▶ _Work order_: Filter the entries for lines with the word "XNOR".

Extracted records

----------------

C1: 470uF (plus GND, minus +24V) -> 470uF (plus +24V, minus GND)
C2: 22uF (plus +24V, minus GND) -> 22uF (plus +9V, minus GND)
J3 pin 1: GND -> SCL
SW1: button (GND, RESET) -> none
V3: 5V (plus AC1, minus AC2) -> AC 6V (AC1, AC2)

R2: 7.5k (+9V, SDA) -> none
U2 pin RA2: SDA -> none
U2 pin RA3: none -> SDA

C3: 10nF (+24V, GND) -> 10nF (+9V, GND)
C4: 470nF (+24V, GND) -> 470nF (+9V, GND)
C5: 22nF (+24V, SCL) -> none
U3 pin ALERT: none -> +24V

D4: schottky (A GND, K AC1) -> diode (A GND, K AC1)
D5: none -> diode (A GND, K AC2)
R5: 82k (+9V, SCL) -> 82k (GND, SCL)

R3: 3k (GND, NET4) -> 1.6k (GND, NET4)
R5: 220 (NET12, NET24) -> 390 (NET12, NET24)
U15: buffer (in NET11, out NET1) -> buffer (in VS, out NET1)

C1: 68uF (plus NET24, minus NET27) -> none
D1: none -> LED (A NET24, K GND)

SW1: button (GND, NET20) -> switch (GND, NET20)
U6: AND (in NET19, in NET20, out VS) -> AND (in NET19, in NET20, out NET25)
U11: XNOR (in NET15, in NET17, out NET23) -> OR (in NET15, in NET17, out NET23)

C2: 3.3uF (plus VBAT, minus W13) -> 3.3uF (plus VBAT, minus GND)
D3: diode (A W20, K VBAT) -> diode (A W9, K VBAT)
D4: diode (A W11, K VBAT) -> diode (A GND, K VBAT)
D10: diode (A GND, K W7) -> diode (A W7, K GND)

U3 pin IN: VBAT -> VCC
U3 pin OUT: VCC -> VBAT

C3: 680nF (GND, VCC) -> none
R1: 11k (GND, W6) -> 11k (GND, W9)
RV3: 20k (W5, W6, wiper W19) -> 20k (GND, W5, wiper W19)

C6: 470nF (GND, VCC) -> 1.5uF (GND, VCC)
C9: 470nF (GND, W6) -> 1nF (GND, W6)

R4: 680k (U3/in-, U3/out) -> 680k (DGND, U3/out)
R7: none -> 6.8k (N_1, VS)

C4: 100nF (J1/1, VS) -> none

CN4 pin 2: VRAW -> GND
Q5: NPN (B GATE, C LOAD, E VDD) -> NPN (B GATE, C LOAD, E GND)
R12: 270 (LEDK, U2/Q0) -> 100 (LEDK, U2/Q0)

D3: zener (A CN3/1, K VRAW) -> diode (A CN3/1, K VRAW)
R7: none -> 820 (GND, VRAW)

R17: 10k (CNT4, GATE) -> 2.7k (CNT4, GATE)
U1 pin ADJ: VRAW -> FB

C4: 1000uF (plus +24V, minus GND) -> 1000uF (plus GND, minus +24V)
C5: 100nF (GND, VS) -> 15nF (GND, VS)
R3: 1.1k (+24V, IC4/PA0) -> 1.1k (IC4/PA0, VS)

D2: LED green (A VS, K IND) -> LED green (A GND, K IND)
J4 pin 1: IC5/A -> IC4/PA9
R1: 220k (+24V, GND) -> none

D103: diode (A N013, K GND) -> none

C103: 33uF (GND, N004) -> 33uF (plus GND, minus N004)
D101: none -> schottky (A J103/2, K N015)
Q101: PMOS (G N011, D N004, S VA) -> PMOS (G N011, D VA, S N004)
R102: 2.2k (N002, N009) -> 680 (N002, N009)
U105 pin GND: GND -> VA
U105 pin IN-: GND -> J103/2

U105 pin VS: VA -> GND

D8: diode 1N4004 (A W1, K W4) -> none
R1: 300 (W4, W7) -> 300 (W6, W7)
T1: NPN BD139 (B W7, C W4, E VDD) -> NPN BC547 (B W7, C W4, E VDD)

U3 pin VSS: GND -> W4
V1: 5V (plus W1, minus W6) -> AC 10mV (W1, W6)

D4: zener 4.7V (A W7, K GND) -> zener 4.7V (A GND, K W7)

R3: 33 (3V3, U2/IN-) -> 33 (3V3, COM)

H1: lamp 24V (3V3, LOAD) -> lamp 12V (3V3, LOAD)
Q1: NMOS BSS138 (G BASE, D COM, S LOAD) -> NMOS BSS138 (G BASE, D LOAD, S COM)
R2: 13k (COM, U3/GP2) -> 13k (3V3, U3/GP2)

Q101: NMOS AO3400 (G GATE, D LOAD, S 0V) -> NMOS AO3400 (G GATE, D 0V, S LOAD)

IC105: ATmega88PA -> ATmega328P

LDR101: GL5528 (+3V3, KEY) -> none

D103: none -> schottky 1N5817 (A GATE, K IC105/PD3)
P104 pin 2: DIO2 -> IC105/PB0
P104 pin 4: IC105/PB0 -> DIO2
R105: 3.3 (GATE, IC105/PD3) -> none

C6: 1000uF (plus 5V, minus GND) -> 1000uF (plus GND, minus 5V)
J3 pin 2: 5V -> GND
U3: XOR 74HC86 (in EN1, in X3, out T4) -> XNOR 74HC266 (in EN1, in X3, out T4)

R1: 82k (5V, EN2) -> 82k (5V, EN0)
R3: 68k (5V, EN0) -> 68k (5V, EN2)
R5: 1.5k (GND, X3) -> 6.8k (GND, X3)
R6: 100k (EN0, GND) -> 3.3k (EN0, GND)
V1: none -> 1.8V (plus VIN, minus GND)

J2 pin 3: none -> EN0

----------------

▶ _Exercise response_:
U11: XNOR (in NET15, in NET17, out NET23) -> OR (in NET15, in NET17, out NET23)
U3: XOR 74HC86 (in EN1, in X3, out T4) -> XNOR 74HC266 (in EN1, in X3, out T4)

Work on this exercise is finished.